From the first line to the last, transcribe the data exactly and skip the pictures.

(Task data begins)

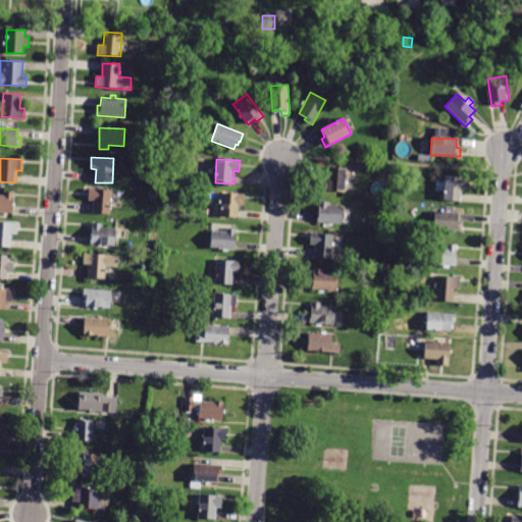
[(346,168),(345,192),(322,190),(322,179),(328,179),(328,167),(346,168)]
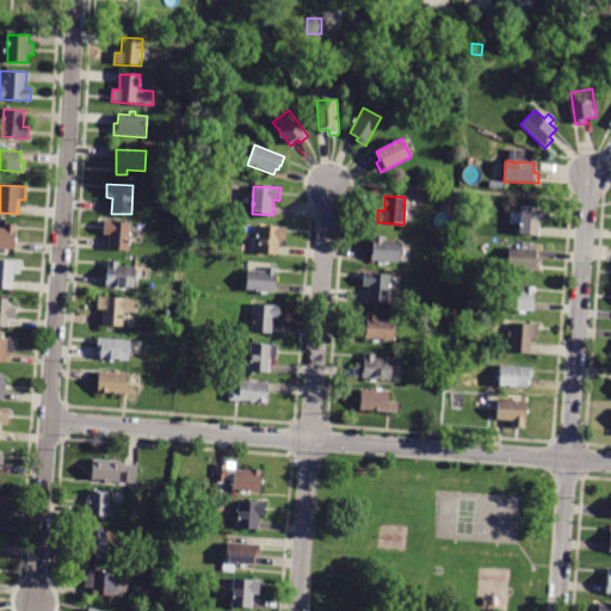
[(541,235),(518,235),(519,224),(511,224),(511,211),(519,211),(520,207),(547,208),(547,221),(541,221),(541,235)]
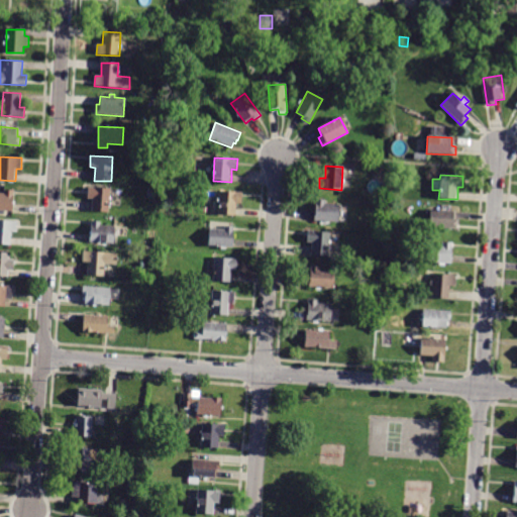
[(110,213),(92,212),(93,199),(87,198),(88,188),(111,189),(110,213)]
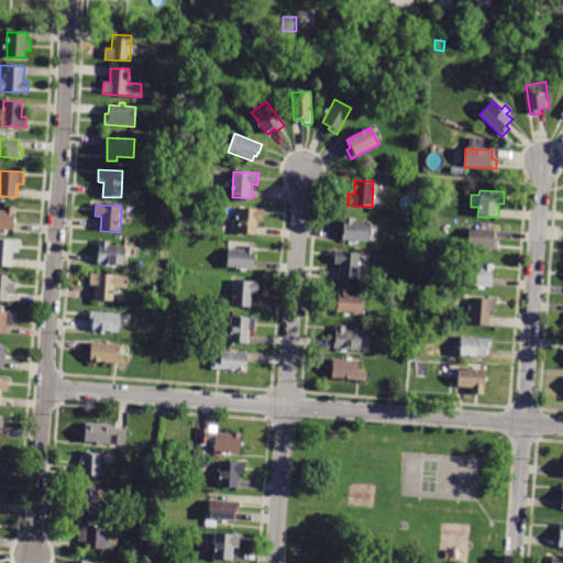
[(14,230),(0,228),(0,210),(4,211),(4,207),(15,207),(14,230)]
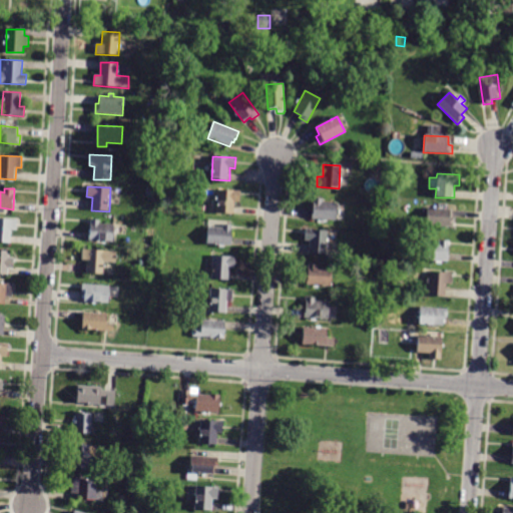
[(233,212),(233,213),(216,212),(217,189),(240,190),(239,202),(234,202),(233,212)]
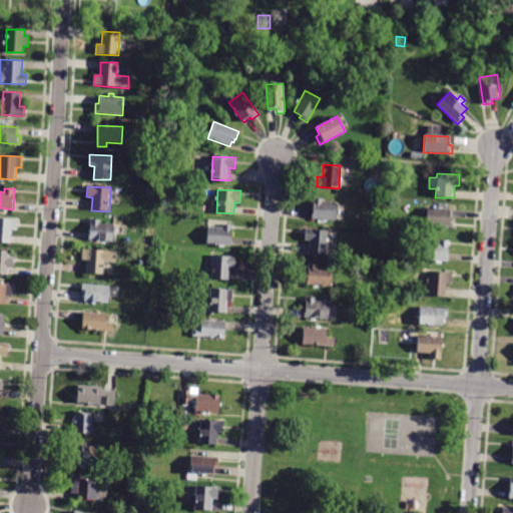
[(313,212),(314,198),(323,199),(323,202),(337,203),(337,205),(344,206),(343,218),(336,218),(336,220),(313,219),(313,212)]
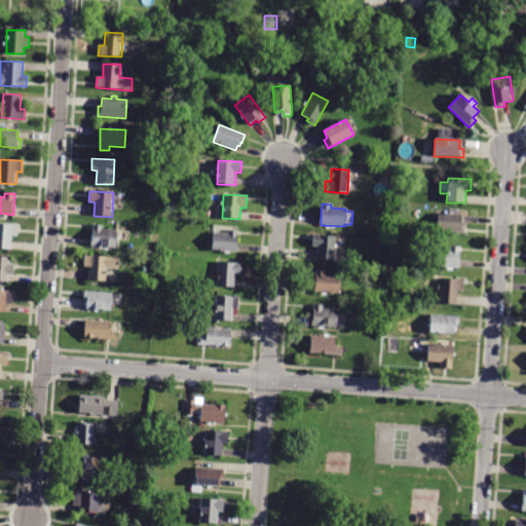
[(461,223),(465,223),(465,233),(436,231),(438,213),(462,216),(461,223)]
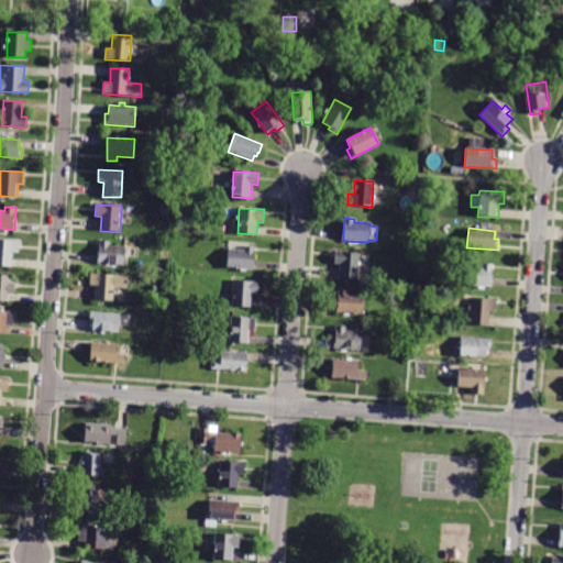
[(12,267),(0,265),(0,240),(19,242),(19,253),(13,253),(12,267)]
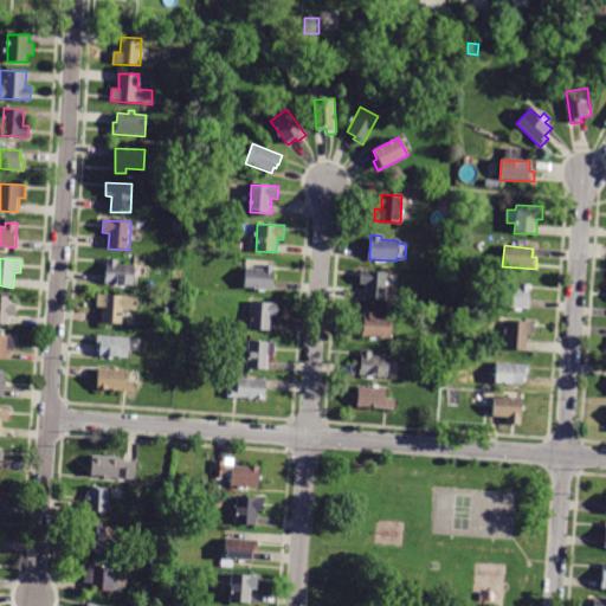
[(135,285),(105,284),(107,259),(118,260),(118,264),(136,265),(135,285)]
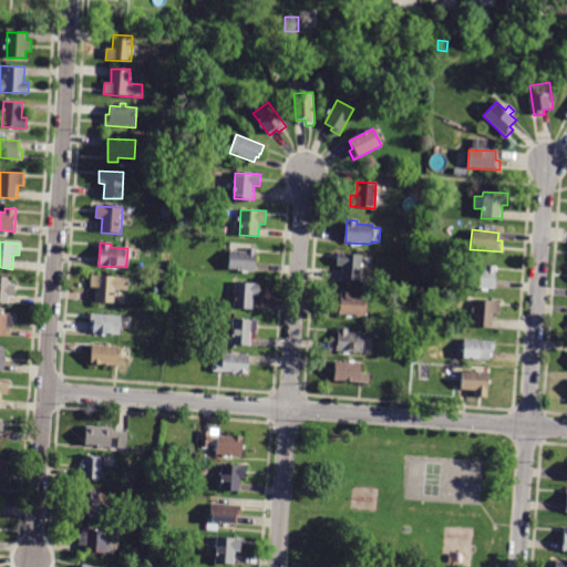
[(255,269),(255,271),(228,270),(229,250),(246,251),(246,248),(256,248),(255,269)]
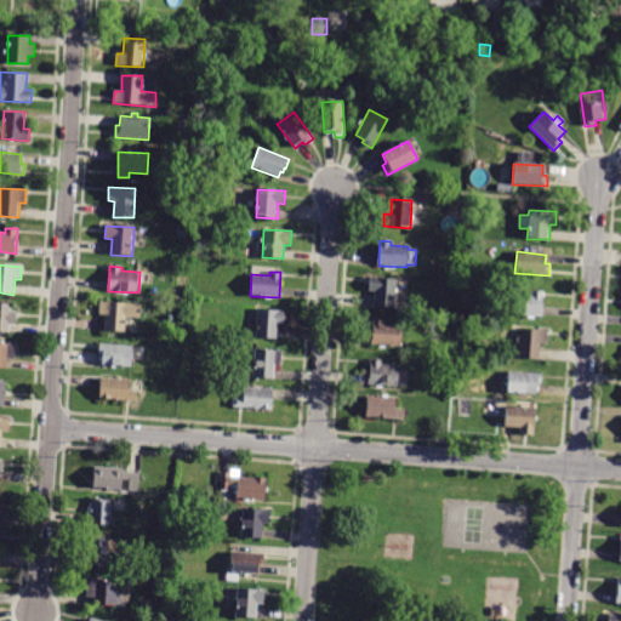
[(372,292),(369,292),(370,278),(397,279),(396,308),(374,307),(375,292),(372,292)]
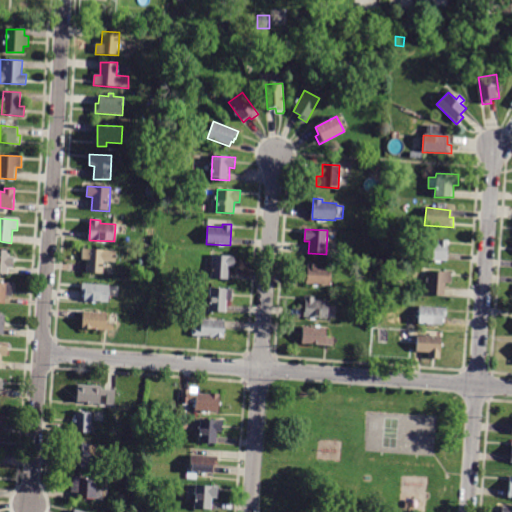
[(447,262),(422,260),(424,242),(438,243),(438,240),(448,240),(447,262)]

(Task data ends)

▶ _Solution for this problem_
[(346,168),(345,192),(322,190),(322,179),(328,179),(328,167),(346,168)]
[(541,235),(518,235),(519,224),(511,224),(511,211),(519,211),(520,207),(547,208),(547,221),(541,221),(541,235)]
[(110,213),(92,212),(93,199),(87,198),(88,188),(111,189),(110,213)]
[(14,230),(0,228),(0,210),(4,211),(4,207),(15,207),(14,230)]
[(233,212),(233,213),(216,212),(217,189),(240,190),(239,202),(234,202),(233,212)]
[(313,212),(314,198),(323,199),(323,202),(337,203),(337,205),(344,206),(343,218),(336,218),(336,220),(313,219),(313,212)]
[(461,223),(465,223),(465,233),(436,231),(438,213),(462,216),(461,223)]
[(12,267),(0,265),(0,240),(19,242),(19,253),(13,253),(12,267)]
[(135,285),(105,284),(107,259),(118,260),(118,264),(136,265),(135,285)]
[(255,269),(255,271),(228,270),(229,250),(246,251),(246,248),(256,248),(255,269)]
[(372,292),(369,292),(370,278),(397,279),(396,308),(374,307),(375,292),(372,292)]
[(447,262),(422,260),(424,242),(438,243),(438,240),(448,240),(447,262)]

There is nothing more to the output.